• _Information provided_
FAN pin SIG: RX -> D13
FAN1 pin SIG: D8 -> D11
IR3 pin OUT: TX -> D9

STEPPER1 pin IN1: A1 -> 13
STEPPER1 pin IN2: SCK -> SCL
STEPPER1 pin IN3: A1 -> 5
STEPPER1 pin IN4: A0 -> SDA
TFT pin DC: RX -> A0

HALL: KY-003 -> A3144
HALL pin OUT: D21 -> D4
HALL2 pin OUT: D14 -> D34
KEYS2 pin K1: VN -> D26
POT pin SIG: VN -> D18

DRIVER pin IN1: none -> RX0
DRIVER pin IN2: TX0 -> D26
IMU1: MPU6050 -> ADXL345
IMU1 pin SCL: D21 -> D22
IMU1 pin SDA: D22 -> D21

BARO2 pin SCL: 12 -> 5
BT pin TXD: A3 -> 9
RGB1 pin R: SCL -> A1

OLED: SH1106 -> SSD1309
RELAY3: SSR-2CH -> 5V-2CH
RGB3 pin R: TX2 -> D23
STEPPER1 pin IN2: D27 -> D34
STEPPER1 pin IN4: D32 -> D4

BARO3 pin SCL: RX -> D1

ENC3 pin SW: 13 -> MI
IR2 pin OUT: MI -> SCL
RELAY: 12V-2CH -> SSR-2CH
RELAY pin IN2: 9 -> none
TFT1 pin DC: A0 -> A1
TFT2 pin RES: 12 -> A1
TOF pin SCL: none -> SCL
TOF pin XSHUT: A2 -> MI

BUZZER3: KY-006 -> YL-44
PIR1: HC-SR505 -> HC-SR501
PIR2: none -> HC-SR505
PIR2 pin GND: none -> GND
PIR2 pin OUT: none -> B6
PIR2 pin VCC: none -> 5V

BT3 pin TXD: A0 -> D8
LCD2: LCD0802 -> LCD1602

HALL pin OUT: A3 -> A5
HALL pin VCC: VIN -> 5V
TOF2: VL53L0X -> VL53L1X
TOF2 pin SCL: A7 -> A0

• _Task item_
The lines sought are those in the data above that include the string "none"; copy each one.

• _Response to this task_
DRIVER pin IN1: none -> RX0
RELAY pin IN2: 9 -> none
TOF pin SCL: none -> SCL
PIR2: none -> HC-SR505
PIR2 pin GND: none -> GND
PIR2 pin OUT: none -> B6
PIR2 pin VCC: none -> 5V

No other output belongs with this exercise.